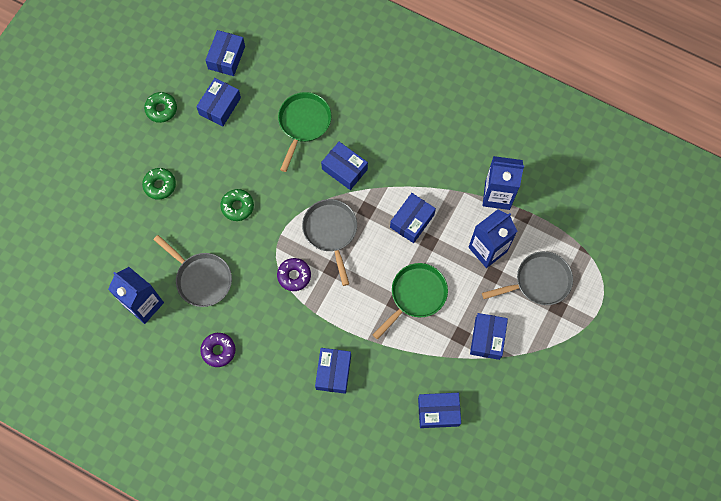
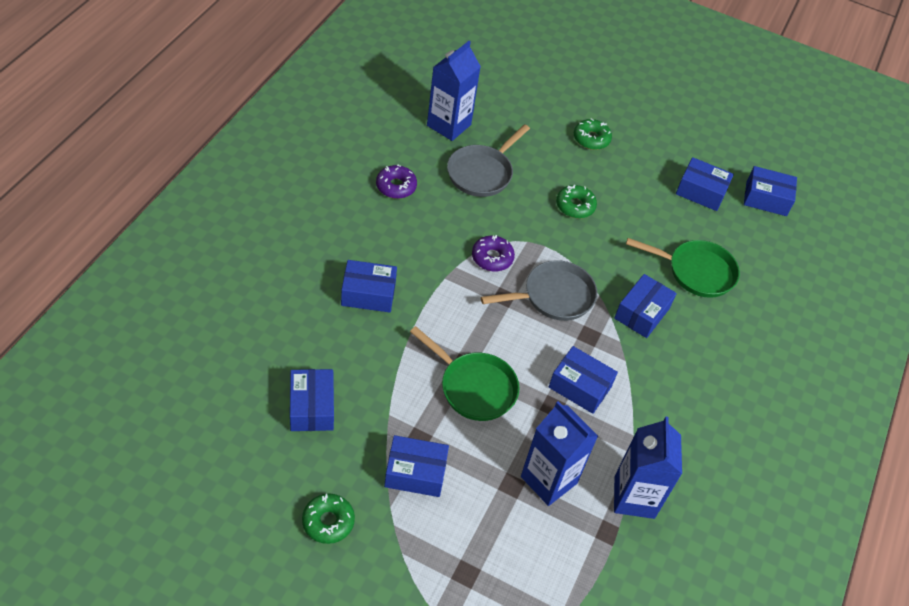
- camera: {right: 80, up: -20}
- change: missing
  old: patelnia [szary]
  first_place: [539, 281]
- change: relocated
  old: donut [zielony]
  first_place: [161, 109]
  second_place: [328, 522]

_ _ _ _ _

What you need to do: Return the records exactly. Don't carry the pictures over.

Response to this task:
- camera: {right: 80, up: -20}
- change: missing
  old: patelnia [szary]
  first_place: [539, 281]
- change: relocated
  old: donut [zielony]
  first_place: [161, 109]
  second_place: [328, 522]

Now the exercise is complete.